* begin *
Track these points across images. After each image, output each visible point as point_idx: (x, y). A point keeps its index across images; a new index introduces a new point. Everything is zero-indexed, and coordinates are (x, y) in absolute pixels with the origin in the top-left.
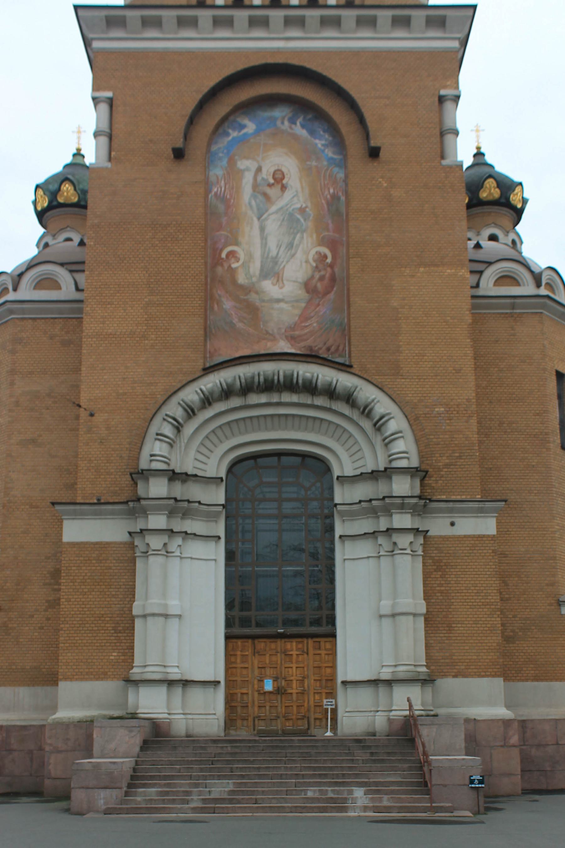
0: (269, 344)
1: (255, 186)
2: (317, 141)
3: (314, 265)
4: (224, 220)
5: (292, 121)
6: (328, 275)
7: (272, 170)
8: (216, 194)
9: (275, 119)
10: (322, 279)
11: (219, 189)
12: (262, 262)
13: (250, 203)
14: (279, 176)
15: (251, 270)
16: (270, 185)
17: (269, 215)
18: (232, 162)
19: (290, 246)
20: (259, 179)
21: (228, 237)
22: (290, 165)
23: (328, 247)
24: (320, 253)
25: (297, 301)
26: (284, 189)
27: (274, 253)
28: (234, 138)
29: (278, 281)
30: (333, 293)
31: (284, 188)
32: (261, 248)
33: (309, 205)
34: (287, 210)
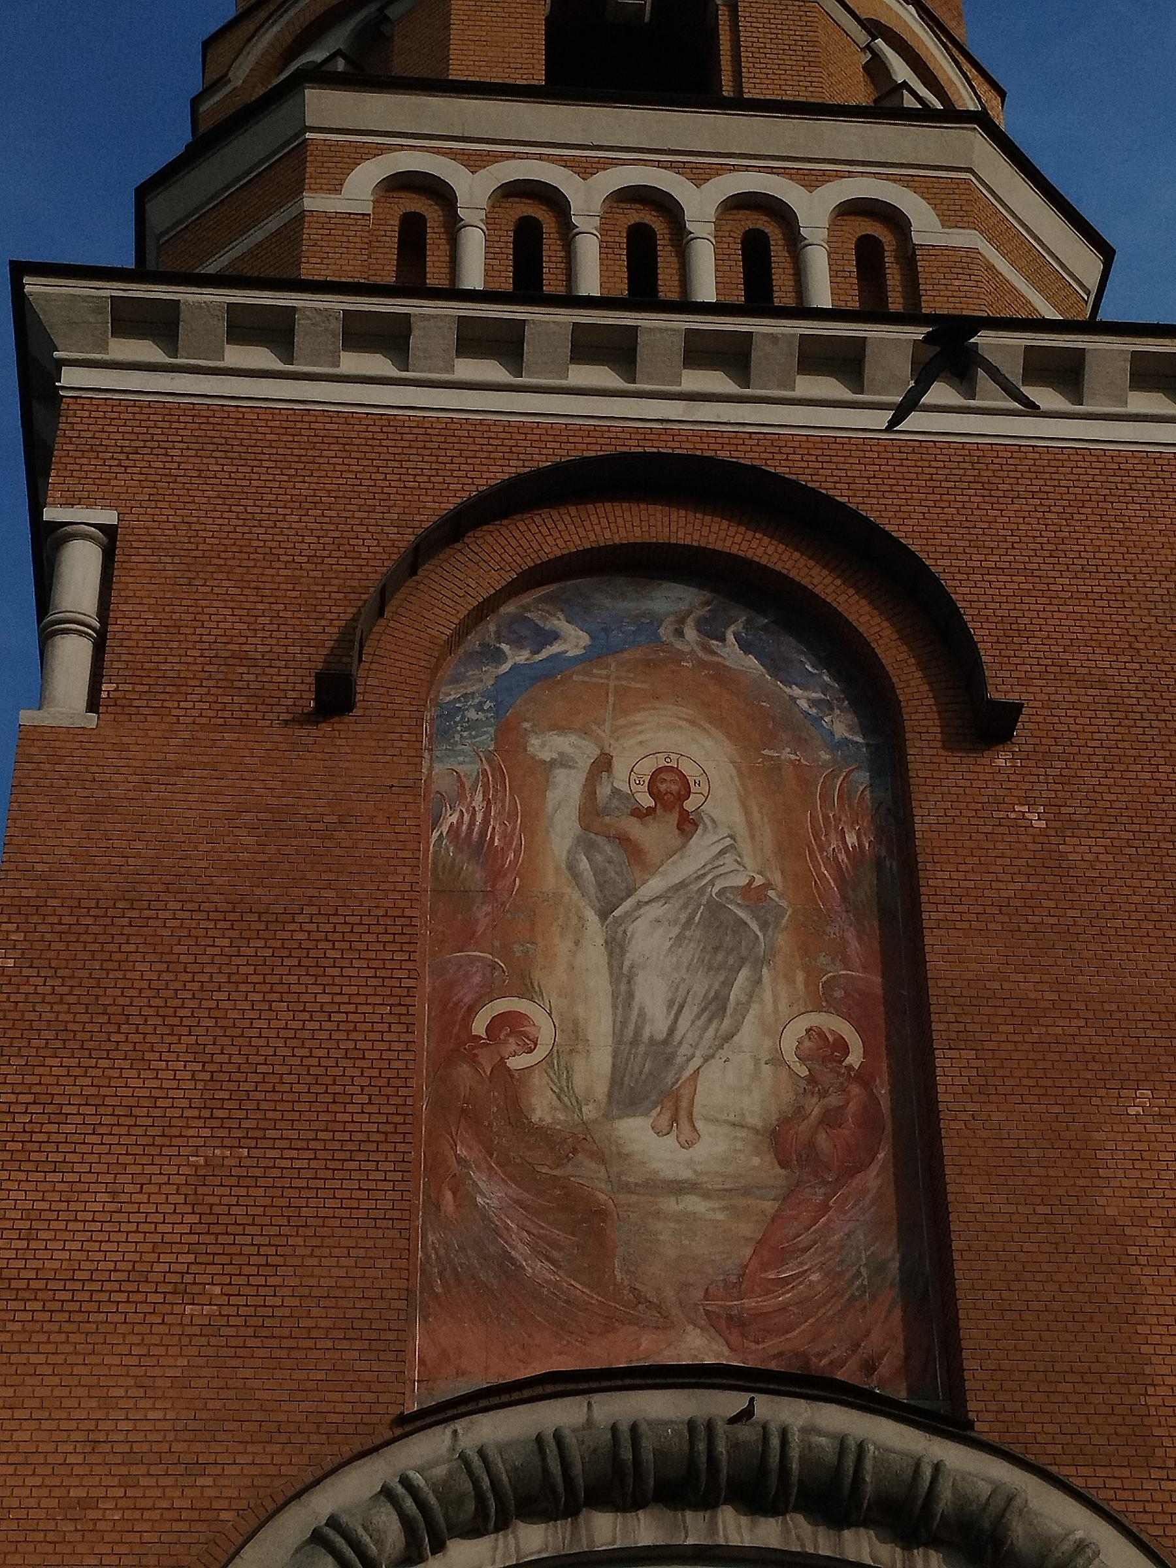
* end *
▶ [Challenge]: Copy out all the records above, changing every "images" to "frames" and leaving everything else the same. Leave the pictures out.

▶ [Solved problem]:
Track these points across frames. After each image, output each visible point as point_idx: (x, y). A point keeps its index across frames; a new index introduces a new point. Everything is zero-indexed, and coordinates are (x, y) in absolute pixels with the origin in the top-left.
0: (269, 344)
1: (255, 186)
2: (317, 141)
3: (314, 265)
4: (224, 220)
5: (292, 121)
6: (328, 275)
7: (272, 170)
8: (216, 194)
9: (275, 119)
10: (322, 279)
11: (219, 189)
12: (262, 262)
13: (250, 203)
14: (279, 176)
15: (251, 270)
16: (270, 185)
17: (269, 215)
18: (232, 162)
19: (290, 246)
20: (259, 179)
21: (228, 237)
22: (290, 165)
23: (328, 247)
24: (320, 253)
25: (297, 301)
26: (284, 189)
27: (274, 253)
28: (234, 138)
29: (278, 281)
30: (333, 293)
31: (284, 188)
32: (261, 248)
33: (309, 205)
34: (287, 210)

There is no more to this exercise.